What is expected: Below are lines of data, and only some are wanted. Please repeat exactly those from the line that has "BUZZER1 pin IO: D8 -> D0" through the line that has "RELAY3 pin IN1: D0 -> D8".

Records supplied:
---

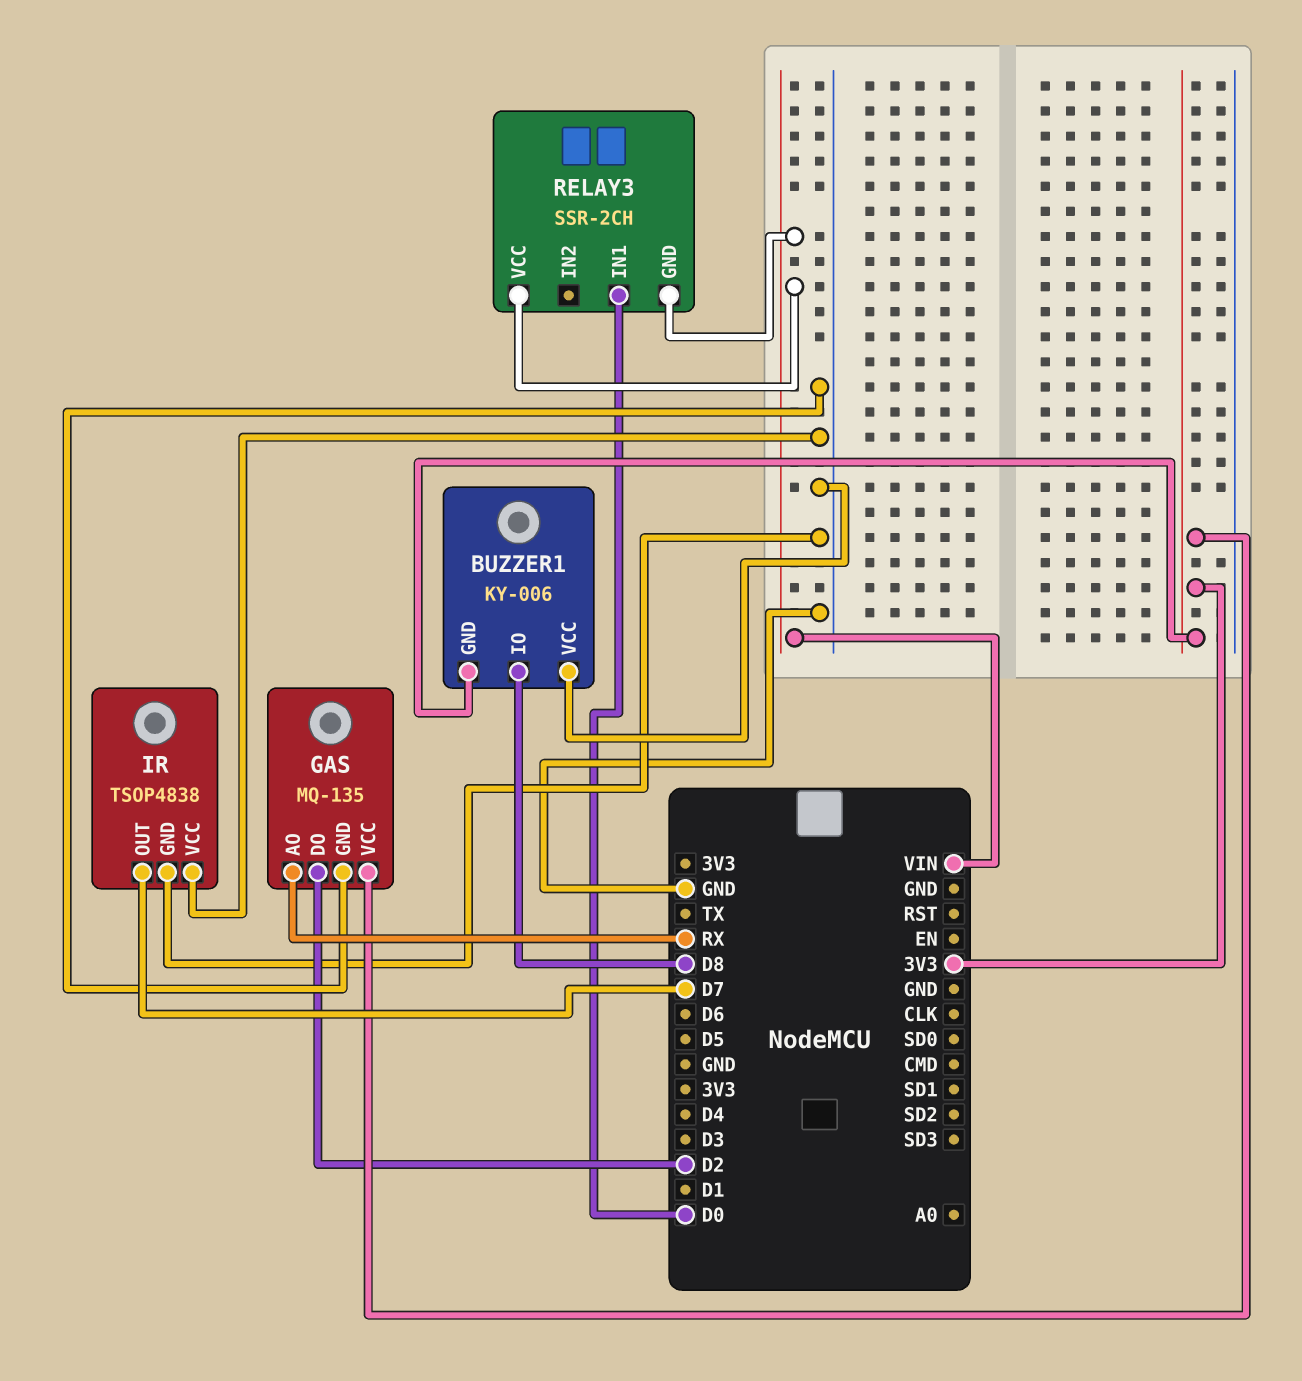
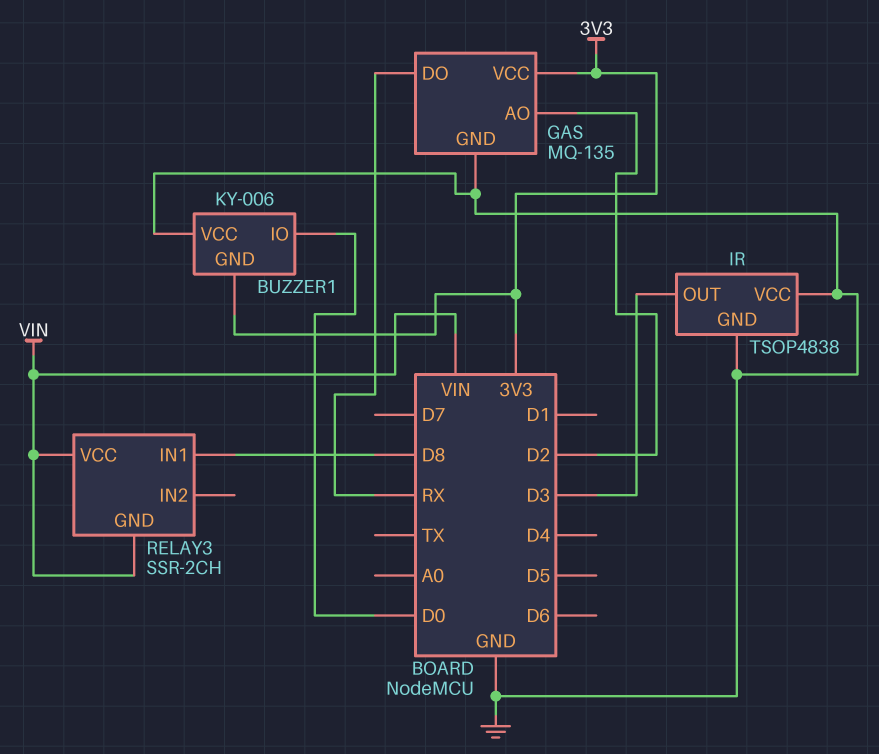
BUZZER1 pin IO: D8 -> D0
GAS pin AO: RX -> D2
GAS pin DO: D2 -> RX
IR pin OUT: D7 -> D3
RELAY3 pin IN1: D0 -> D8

---

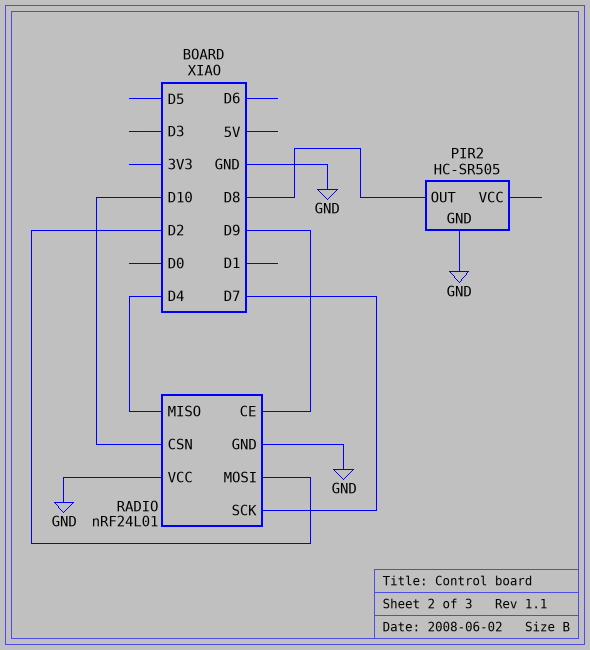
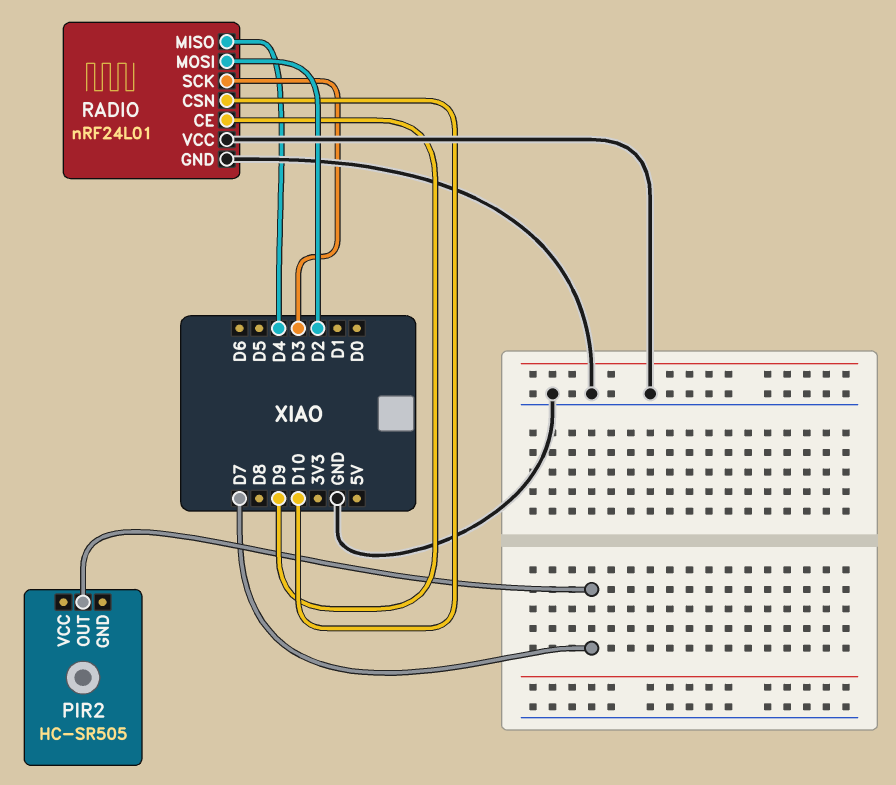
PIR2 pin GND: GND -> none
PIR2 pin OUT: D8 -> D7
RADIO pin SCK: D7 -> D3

---

Written answer:
BUZZER1 pin IO: D8 -> D0
GAS pin AO: RX -> D2
GAS pin DO: D2 -> RX
IR pin OUT: D7 -> D3
RELAY3 pin IN1: D0 -> D8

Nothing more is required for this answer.